▶ _Exercise prompt_:
Please copy out the lines in the entries that contain "truck".

[Collected data entries]
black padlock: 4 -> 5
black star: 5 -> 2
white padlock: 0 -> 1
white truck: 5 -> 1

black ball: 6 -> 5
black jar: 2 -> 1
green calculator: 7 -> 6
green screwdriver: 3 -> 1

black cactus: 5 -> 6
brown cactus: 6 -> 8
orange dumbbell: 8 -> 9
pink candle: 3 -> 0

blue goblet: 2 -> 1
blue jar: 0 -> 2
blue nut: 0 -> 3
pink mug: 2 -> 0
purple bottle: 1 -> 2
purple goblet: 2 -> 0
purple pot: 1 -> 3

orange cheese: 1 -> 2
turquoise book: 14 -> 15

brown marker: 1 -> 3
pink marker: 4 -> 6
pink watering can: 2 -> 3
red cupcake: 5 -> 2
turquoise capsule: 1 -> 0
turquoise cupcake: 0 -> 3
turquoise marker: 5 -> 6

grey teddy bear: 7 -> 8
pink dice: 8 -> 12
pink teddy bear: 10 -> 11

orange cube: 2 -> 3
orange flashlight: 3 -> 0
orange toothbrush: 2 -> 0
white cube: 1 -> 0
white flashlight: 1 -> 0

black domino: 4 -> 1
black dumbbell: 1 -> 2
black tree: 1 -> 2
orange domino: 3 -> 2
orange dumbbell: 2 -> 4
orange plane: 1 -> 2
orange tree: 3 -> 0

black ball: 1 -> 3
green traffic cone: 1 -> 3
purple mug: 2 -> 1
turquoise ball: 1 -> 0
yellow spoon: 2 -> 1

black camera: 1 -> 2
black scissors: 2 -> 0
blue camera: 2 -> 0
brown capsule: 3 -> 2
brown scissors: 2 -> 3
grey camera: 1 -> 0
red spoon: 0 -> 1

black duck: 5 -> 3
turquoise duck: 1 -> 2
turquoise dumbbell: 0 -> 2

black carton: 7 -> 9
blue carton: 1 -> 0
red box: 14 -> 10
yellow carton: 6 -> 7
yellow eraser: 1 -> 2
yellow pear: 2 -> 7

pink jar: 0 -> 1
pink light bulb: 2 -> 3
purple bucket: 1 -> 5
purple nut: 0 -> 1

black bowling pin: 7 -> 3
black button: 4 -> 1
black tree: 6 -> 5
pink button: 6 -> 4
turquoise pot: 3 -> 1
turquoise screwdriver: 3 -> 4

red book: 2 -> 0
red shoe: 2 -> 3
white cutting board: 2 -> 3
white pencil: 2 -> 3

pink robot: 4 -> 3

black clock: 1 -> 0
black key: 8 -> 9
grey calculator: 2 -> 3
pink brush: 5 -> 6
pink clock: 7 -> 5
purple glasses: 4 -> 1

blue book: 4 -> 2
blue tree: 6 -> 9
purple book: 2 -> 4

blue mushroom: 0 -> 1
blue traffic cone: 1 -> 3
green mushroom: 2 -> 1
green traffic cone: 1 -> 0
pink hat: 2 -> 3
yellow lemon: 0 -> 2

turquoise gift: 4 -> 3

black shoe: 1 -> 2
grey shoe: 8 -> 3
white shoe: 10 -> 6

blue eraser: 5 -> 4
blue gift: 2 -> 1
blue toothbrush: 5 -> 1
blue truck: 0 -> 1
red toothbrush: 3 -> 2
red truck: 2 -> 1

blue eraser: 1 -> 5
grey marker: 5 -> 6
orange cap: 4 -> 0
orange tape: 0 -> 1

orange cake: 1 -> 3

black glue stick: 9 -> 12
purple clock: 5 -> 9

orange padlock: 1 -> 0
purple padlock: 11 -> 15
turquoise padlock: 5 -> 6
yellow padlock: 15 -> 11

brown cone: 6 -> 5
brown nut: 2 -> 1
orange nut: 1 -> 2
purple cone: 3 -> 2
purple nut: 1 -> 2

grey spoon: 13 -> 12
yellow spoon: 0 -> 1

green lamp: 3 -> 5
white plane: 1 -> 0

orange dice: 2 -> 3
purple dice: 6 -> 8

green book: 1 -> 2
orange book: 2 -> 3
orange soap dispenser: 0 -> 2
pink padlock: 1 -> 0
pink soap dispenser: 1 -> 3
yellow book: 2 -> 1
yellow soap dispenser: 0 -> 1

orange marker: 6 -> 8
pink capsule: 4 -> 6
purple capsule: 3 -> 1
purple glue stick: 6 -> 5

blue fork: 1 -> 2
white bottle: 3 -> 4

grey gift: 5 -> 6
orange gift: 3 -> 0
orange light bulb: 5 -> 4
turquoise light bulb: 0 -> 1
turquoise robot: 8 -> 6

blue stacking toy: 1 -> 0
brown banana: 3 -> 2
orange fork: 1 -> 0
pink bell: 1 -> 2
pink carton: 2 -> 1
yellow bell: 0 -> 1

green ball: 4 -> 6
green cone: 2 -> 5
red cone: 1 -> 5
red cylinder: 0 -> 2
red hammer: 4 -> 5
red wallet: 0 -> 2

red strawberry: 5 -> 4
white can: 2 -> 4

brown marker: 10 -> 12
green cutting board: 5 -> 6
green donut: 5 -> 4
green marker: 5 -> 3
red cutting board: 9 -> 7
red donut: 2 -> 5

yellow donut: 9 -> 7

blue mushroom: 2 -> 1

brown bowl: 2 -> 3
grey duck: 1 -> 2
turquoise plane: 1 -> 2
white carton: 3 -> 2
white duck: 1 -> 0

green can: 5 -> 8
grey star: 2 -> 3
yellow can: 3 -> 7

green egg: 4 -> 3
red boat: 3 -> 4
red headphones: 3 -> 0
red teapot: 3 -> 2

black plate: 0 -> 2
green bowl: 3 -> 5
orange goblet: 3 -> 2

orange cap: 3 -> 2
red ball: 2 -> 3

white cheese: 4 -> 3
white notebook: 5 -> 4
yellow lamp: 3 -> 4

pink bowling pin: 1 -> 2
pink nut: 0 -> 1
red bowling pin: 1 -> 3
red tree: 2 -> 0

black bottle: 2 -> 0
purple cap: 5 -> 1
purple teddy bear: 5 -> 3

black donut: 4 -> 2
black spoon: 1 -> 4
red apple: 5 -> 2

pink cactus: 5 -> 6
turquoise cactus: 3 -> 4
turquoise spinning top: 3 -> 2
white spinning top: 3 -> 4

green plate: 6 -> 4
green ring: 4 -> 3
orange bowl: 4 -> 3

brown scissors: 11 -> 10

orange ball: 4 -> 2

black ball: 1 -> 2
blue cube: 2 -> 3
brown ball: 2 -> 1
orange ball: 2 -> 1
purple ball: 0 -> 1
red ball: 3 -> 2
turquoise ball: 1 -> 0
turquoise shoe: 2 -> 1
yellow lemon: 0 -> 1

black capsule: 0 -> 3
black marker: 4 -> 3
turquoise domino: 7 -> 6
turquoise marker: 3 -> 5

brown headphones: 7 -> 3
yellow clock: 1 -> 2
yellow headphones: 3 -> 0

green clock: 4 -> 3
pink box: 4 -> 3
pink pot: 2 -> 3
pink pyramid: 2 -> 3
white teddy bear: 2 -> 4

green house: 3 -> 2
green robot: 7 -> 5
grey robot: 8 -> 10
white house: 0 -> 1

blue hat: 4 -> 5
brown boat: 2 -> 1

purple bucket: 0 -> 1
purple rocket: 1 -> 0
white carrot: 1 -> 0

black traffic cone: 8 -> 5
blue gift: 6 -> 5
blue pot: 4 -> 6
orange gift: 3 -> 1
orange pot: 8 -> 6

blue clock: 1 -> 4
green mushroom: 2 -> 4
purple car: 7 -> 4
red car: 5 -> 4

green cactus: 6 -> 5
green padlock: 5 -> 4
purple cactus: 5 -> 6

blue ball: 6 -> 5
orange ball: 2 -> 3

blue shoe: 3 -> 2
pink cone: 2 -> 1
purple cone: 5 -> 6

▶ _Output_:
white truck: 5 -> 1
blue truck: 0 -> 1
red truck: 2 -> 1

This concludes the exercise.